What to produce: Where a line contains "to <573 261>", begin there and restate word for word every line to the end of the entries below, pictures excluded.

[Data excerpts]
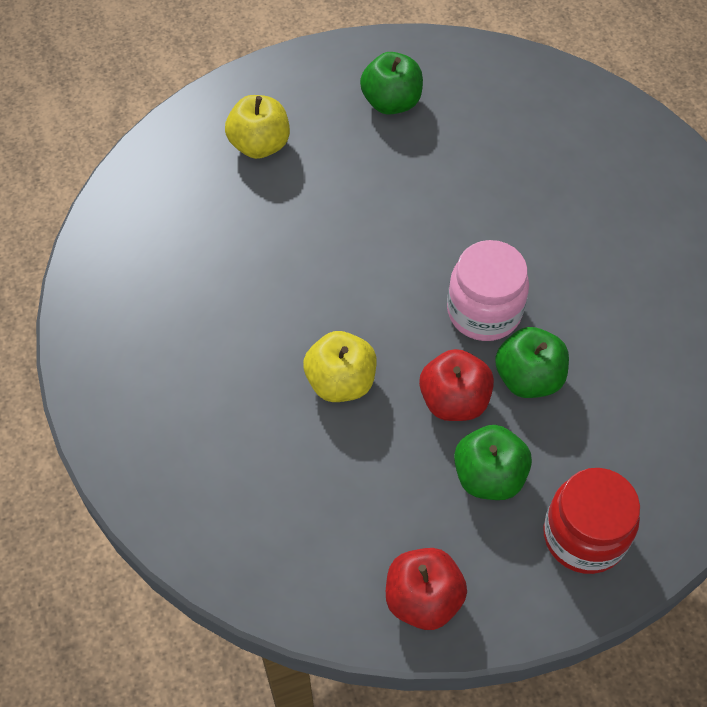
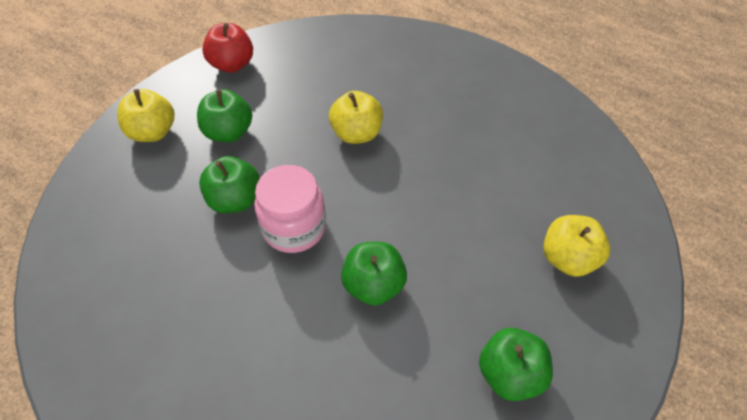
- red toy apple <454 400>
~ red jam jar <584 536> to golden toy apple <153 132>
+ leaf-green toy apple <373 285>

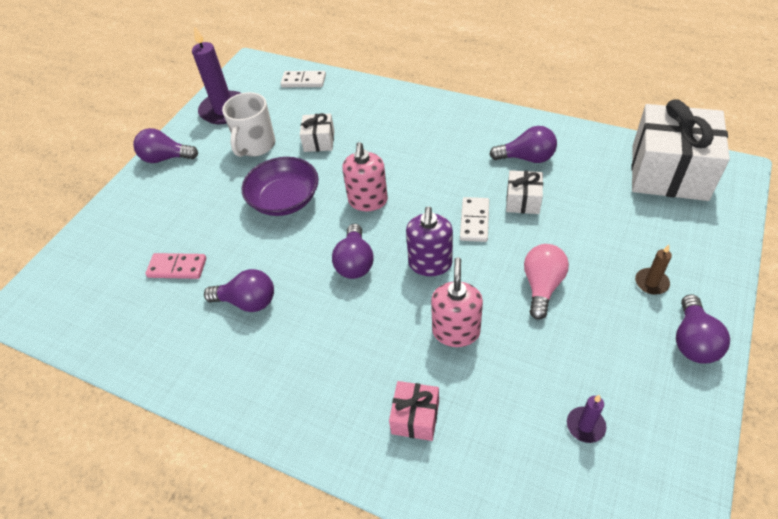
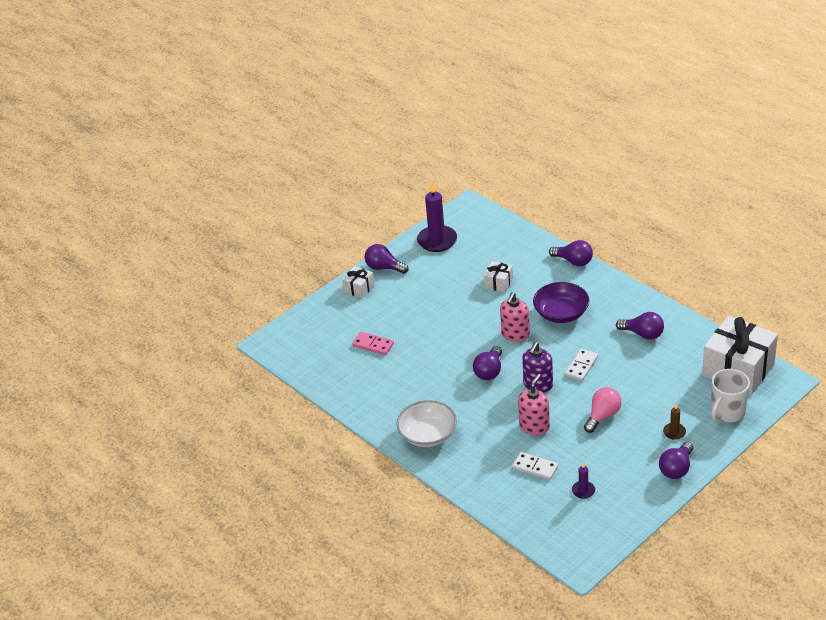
~ violet bulb <247 301> to <573 261>
~ snow-white tea mug <255 146> to <727 412>
~ violet serving bowl <285 200> to <561 313>
~ snow-white domino <303 81> to <535 467>
- rosy wrapped gift <415 417>
~ snow-white wrapped gift <523 201> to <359 288>
+ snow-white serving bowl <427 434>

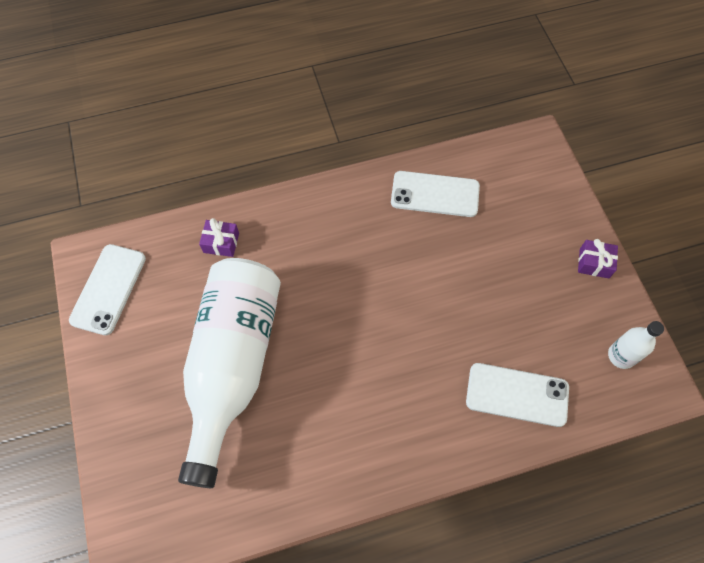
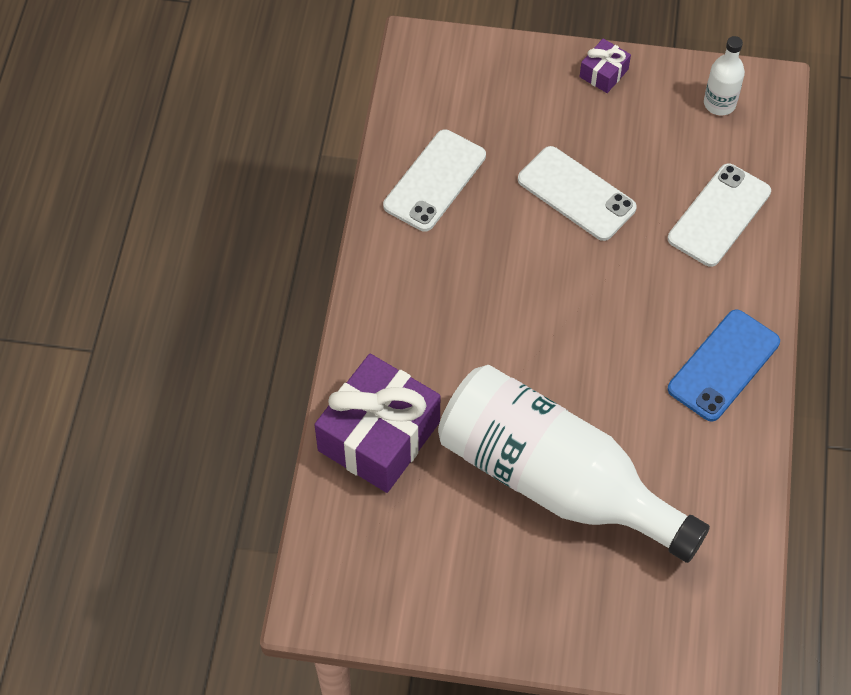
~ snow-white mobile phone <108 289> to <576 194>
~ violet wrapped gift <221 243> = <379 436> x2.20
+ cobalt mobile phone <723 365>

Answer for the task:
~ violet bulb <247 301> to <573 261>
~ snow-white tea mug <255 146> to <727 412>
~ violet serving bowl <285 200> to <561 313>
~ snow-white domino <303 81> to <535 467>
- rosy wrapped gift <415 417>
~ snow-white wrapped gift <523 201> to <359 288>
+ snow-white serving bowl <427 434>

~ snow-white mobile phone <108 289> to <576 194>
~ violet wrapped gift <221 243> = <379 436> x2.20
+ cobalt mobile phone <723 365>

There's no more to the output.